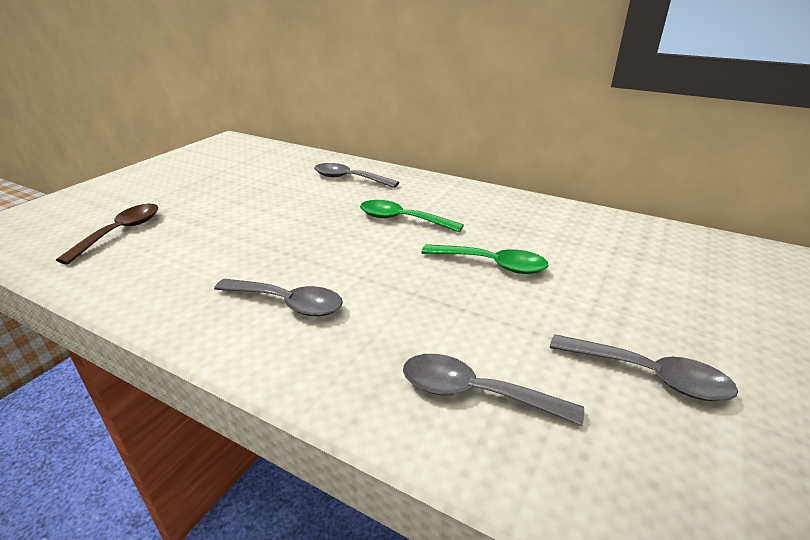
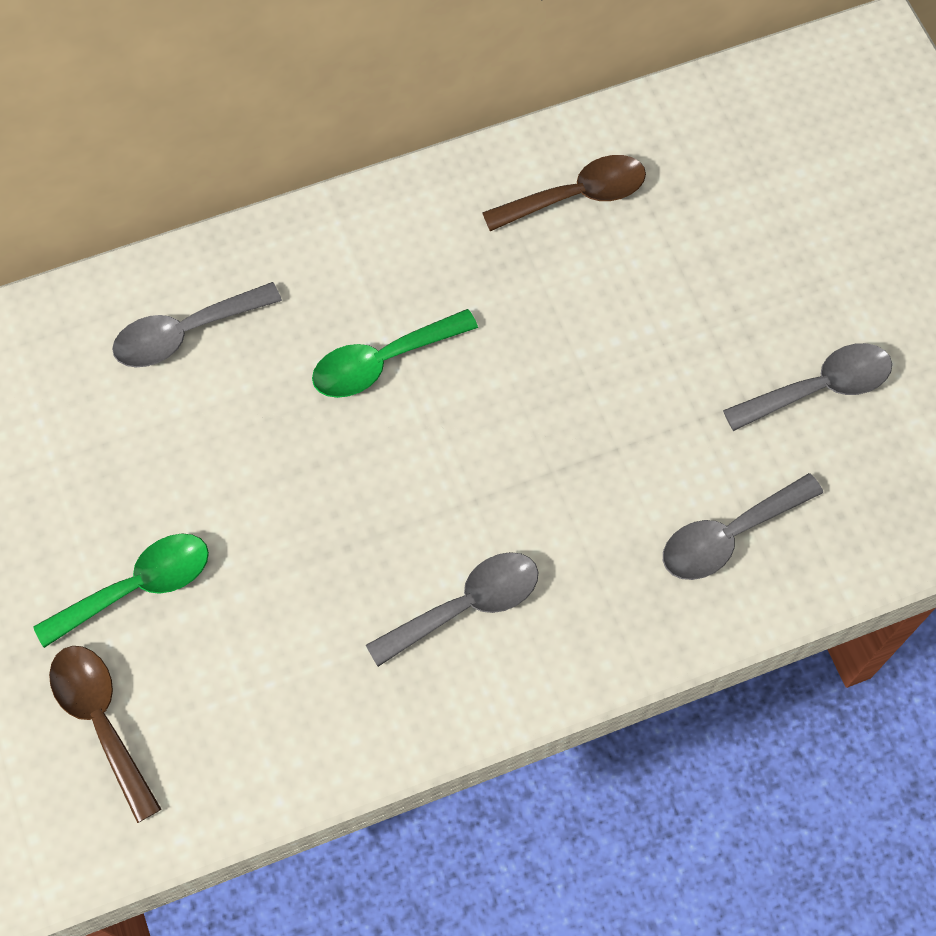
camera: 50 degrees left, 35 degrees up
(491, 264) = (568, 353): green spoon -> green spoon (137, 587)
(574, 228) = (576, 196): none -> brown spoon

...

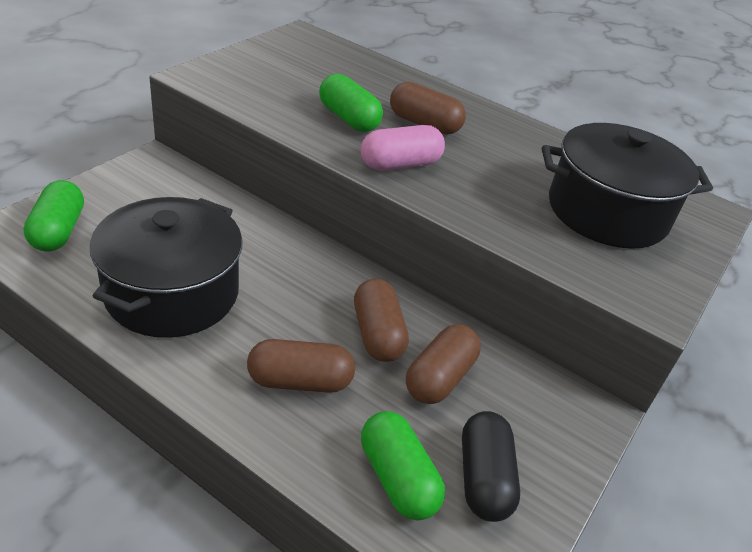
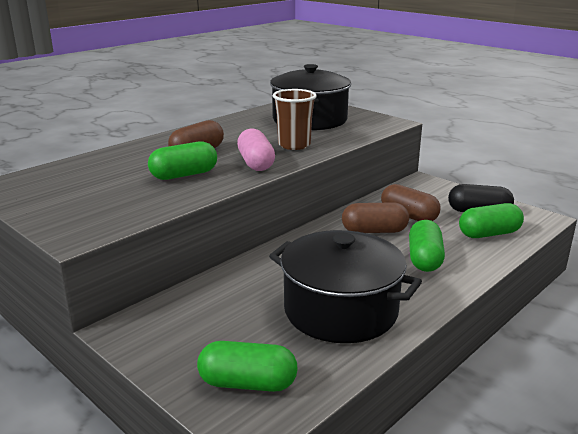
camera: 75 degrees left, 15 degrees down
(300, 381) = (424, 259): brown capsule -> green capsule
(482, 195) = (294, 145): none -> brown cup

Exercise details: Compute the number of lines in the entries above that hold the word "camera"; the answer must contain nothing else.

Answer to this problem: 2